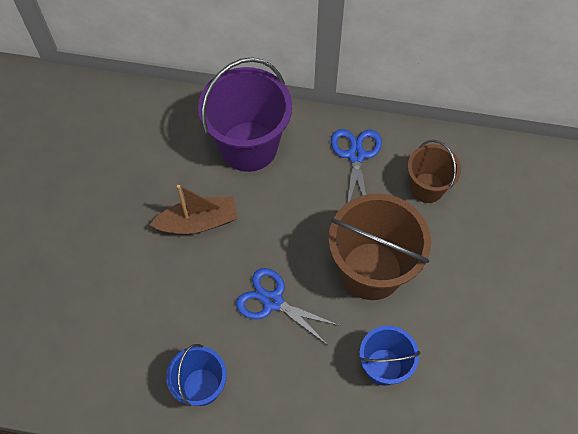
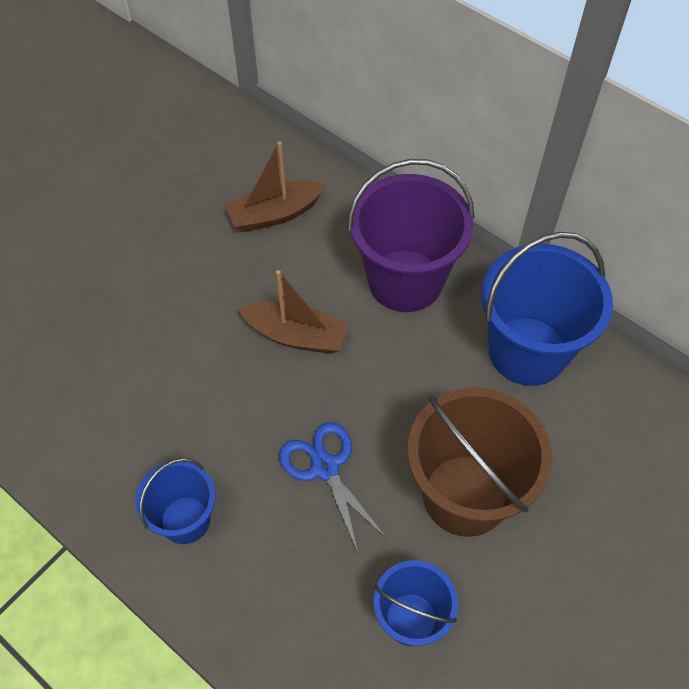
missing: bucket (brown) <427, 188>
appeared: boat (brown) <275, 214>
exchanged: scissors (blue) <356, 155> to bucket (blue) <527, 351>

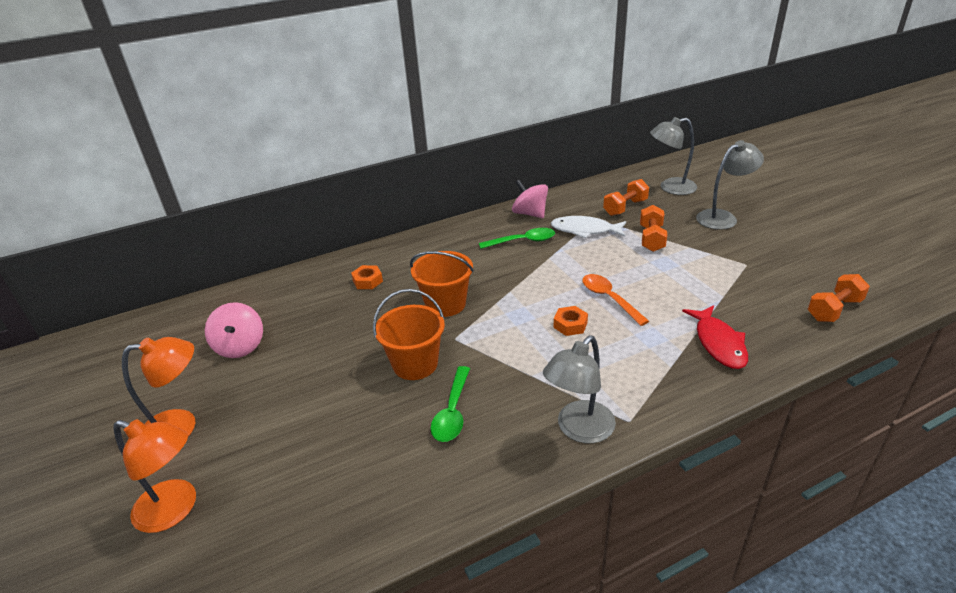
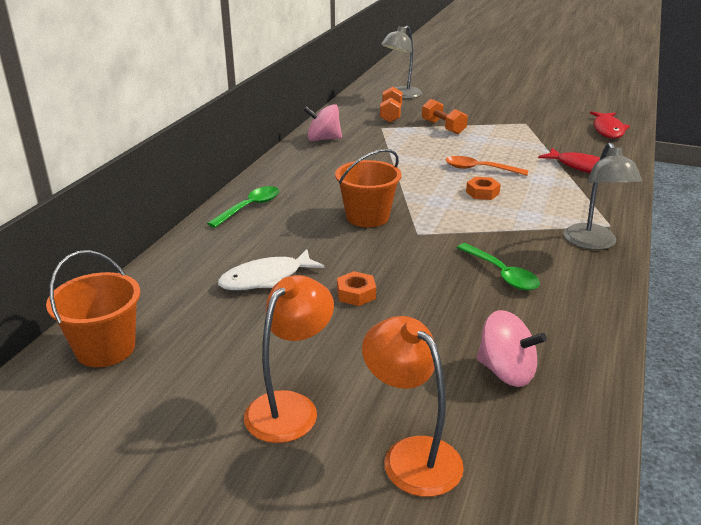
missing: lamp (grey) <723, 217>
relocated: spinning top (pink) <240, 346> to <506, 372>; nut (orange) <367, 281> to <356, 294>; bucket (orange) <415, 364> to <105, 348>; spoon (green) <522, 241> to <249, 207>; fish (white) <585, 230> to <266, 278>
exchanged: dumbbell (orange) <834, 309> to fish (red) <608, 130>
spun: lamp (orange) <175, 510> = <411, 455> 105 degrees counterclockwise

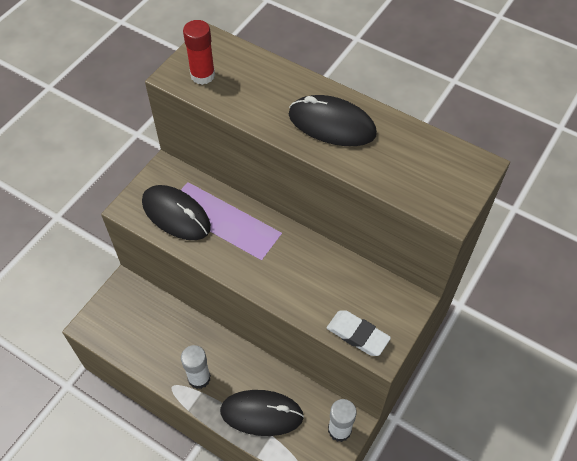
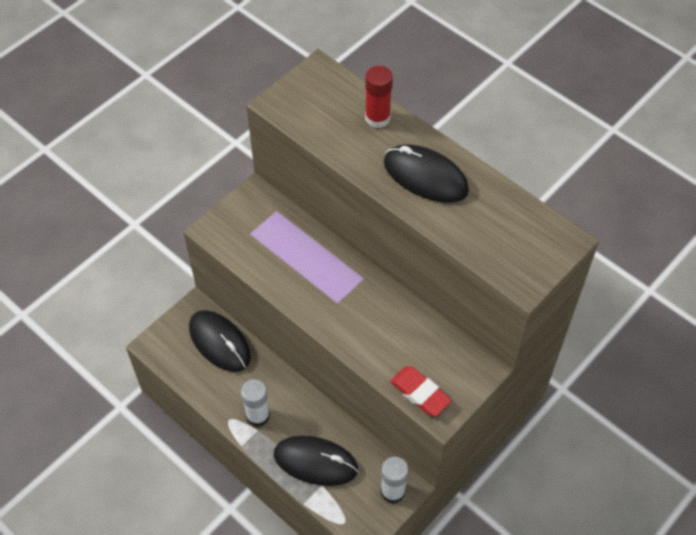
relocated: mouse (black) <176, 215> to <219, 342>; glue stick (red) <202, 75> to <377, 118>
colour: eraser (white) <357, 335> to eraser (red) <420, 393>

Problem statement >>
Copy the listing in full and without alteration, omitting every picture.

Result for this task >>
missing: bucket (brown) <427, 188>
appeared: boat (brown) <275, 214>
exchanged: scissors (blue) <356, 155> to bucket (blue) <527, 351>

missing: lamp (grey) <723, 217>
relocated: spinning top (pink) <240, 346> to <506, 372>; nut (orange) <367, 281> to <356, 294>; bucket (orange) <415, 364> to <105, 348>; spoon (green) <522, 241> to <249, 207>; fish (white) <585, 230> to <266, 278>
exchanged: dumbbell (orange) <834, 309> to fish (red) <608, 130>
spun: lamp (orange) <175, 510> = <411, 455> 105 degrees counterclockwise

relocated: mouse (black) <176, 215> to <219, 342>; glue stick (red) <202, 75> to <377, 118>
colour: eraser (white) <357, 335> to eraser (red) <420, 393>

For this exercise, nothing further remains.